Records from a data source
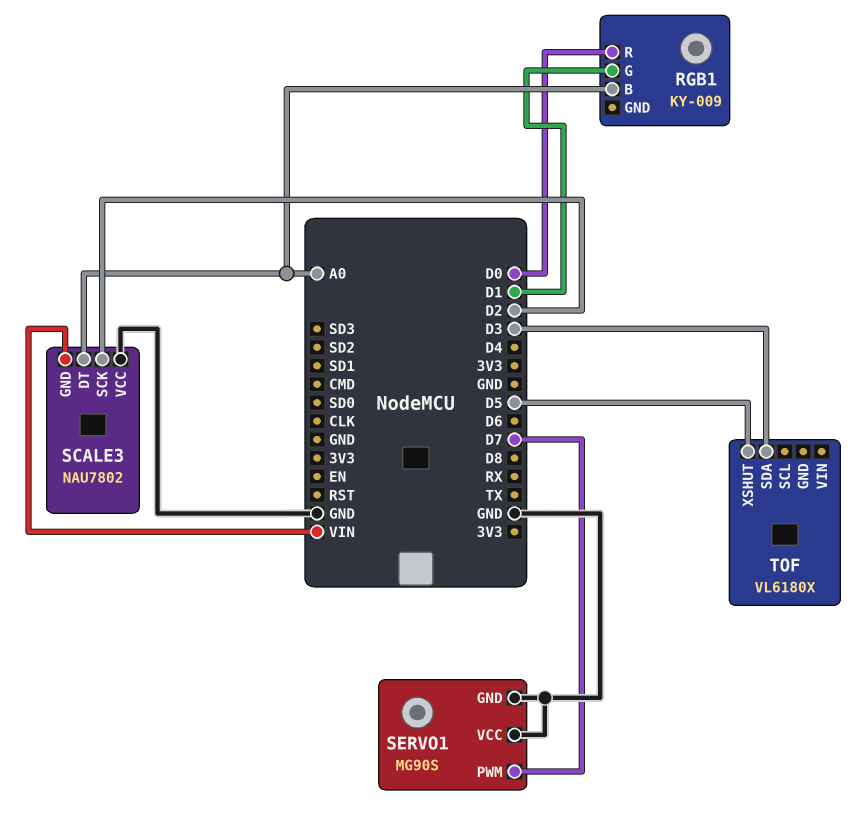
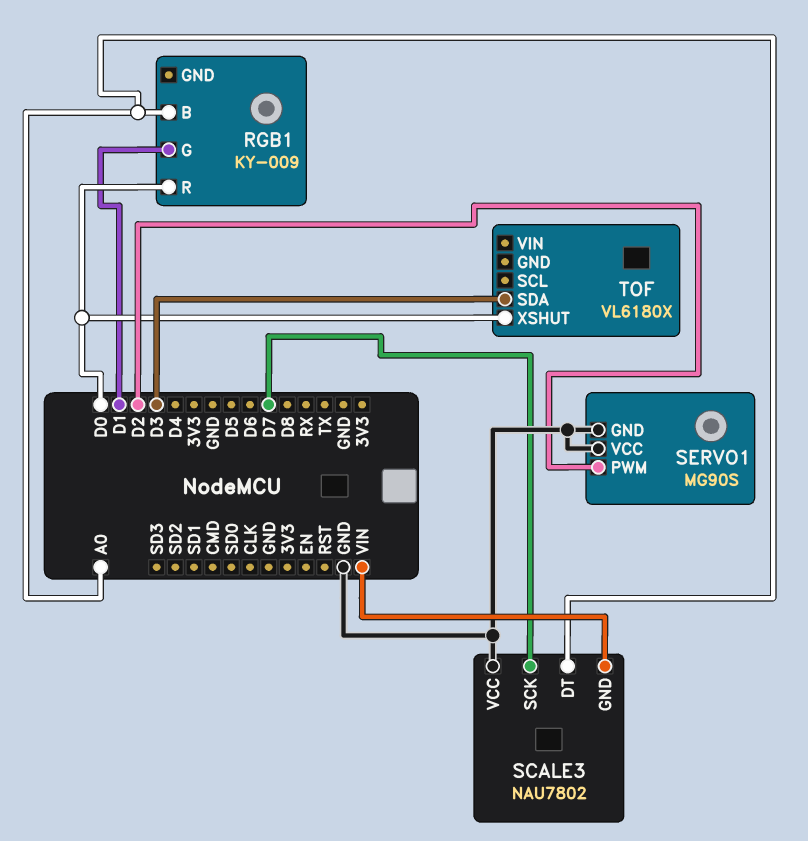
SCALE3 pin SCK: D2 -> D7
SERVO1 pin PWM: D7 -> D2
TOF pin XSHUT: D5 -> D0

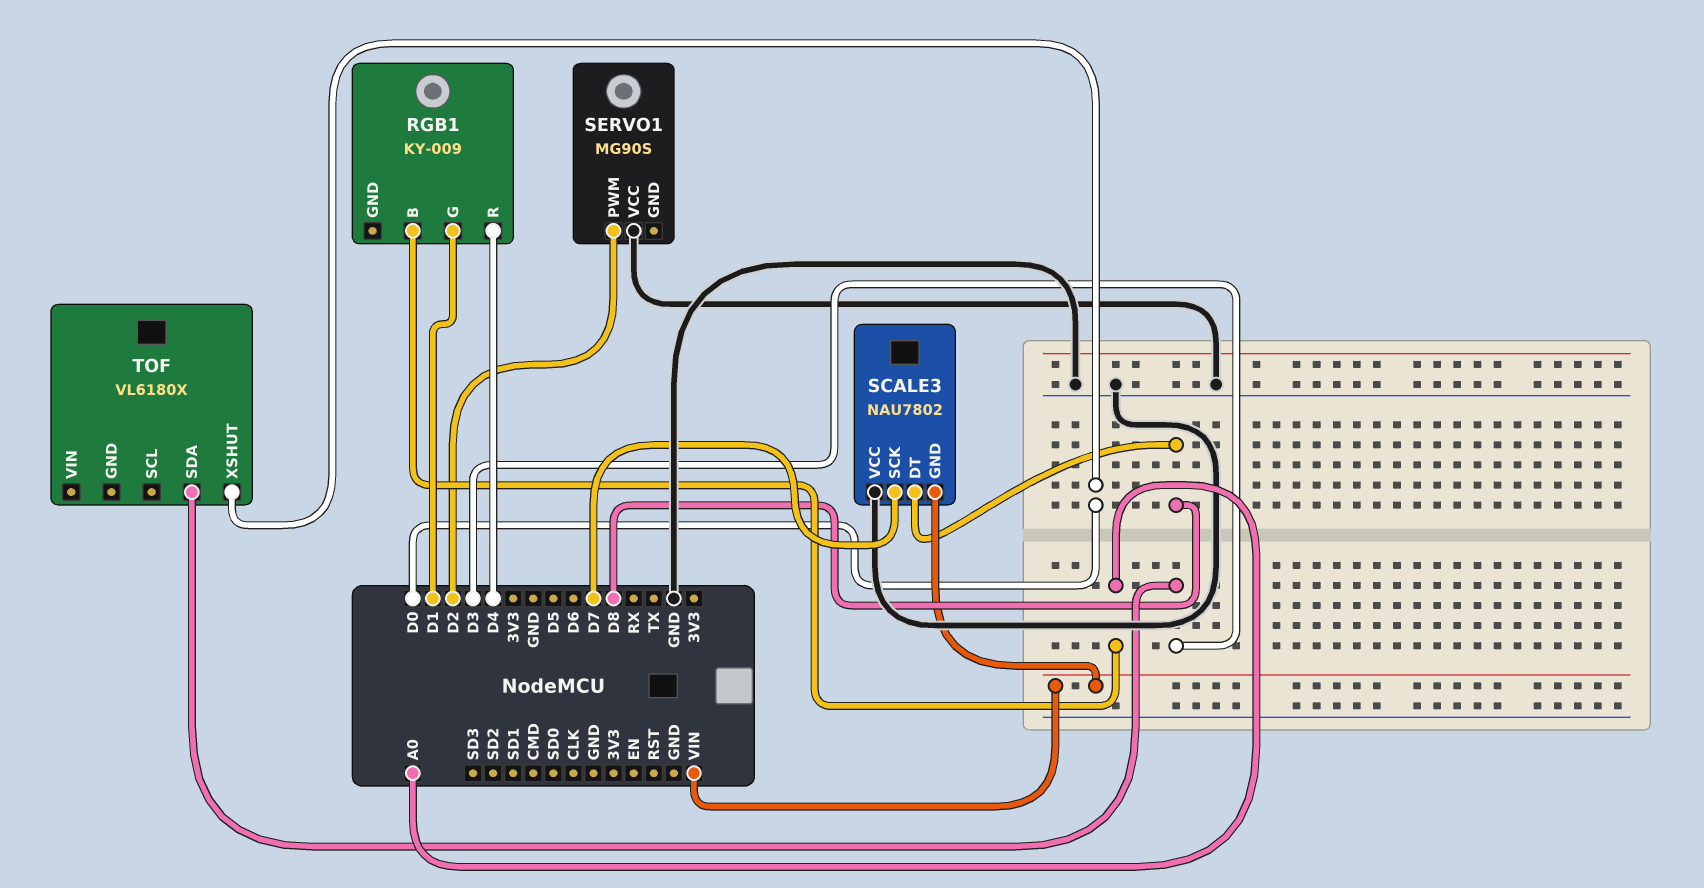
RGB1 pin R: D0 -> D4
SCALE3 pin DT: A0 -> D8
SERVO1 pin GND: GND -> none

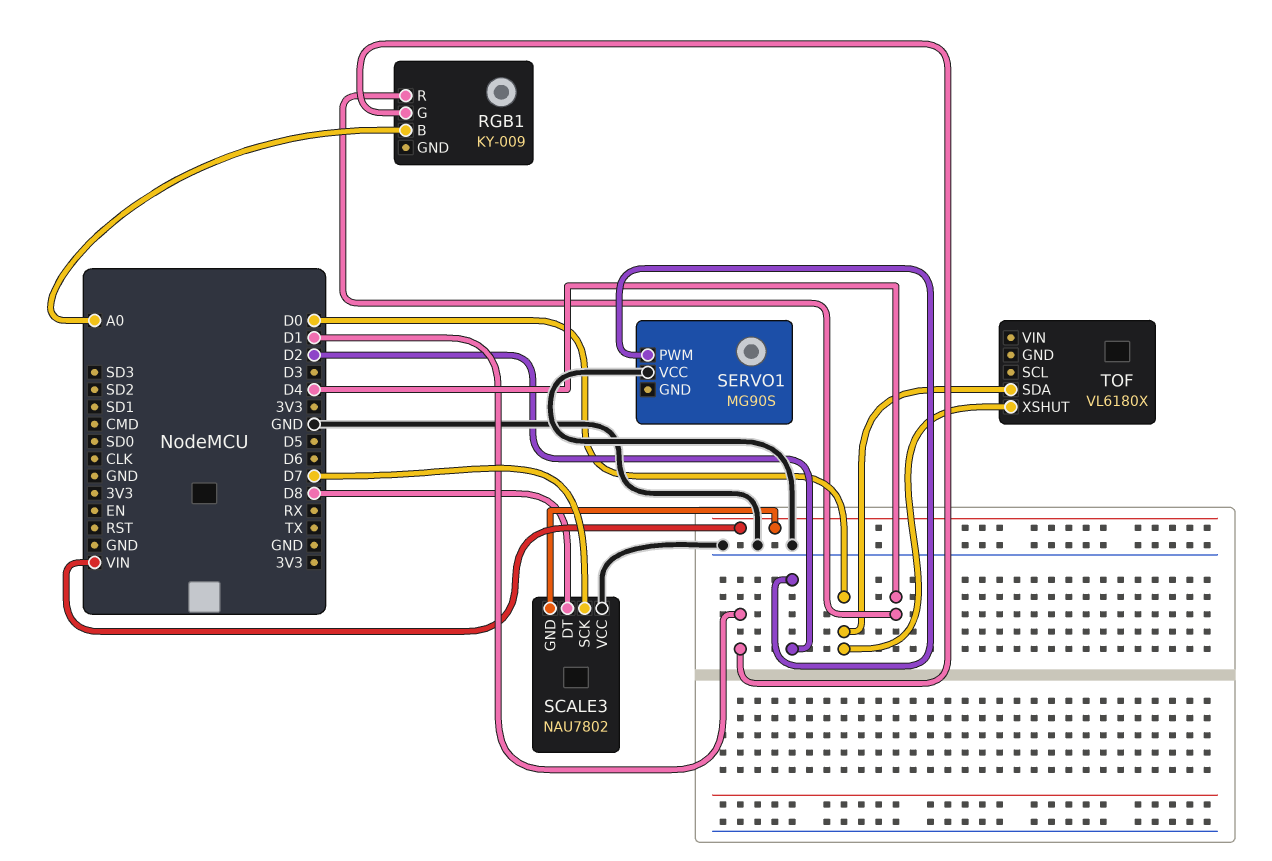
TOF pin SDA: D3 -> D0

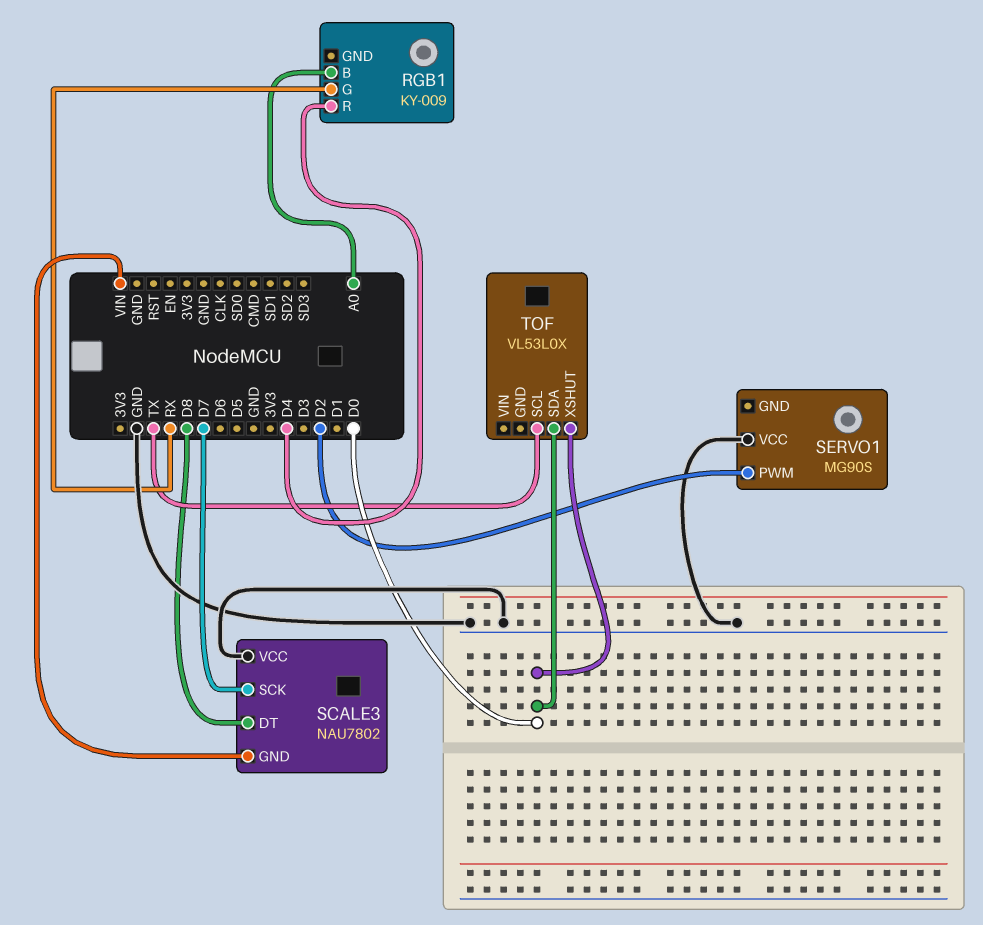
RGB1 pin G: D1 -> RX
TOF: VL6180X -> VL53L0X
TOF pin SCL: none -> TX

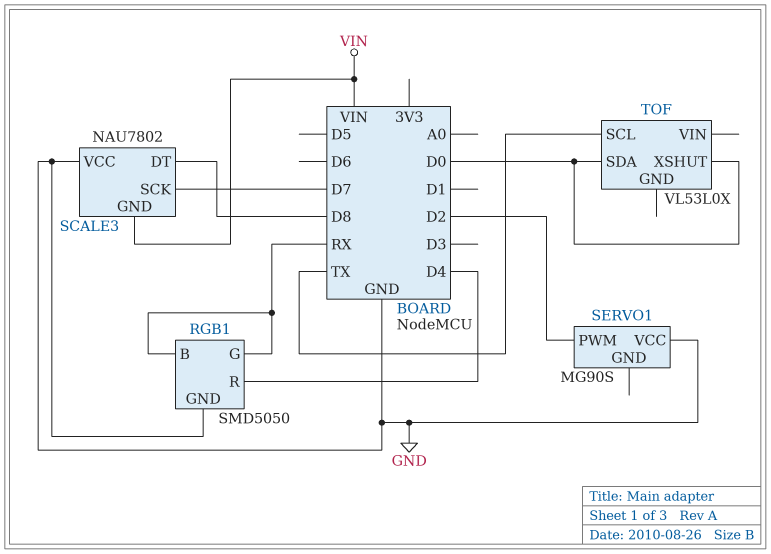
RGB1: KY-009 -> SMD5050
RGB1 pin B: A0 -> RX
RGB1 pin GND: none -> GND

--

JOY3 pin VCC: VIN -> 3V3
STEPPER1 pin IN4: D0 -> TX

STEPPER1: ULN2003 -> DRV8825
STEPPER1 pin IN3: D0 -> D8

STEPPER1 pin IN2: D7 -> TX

WORK TO COMPLETE
Which lines in the entries above contain "none"? Pull each of them out.

YOUR RESPONSE
SERVO1 pin GND: GND -> none
TOF pin SCL: none -> TX
RGB1 pin GND: none -> GND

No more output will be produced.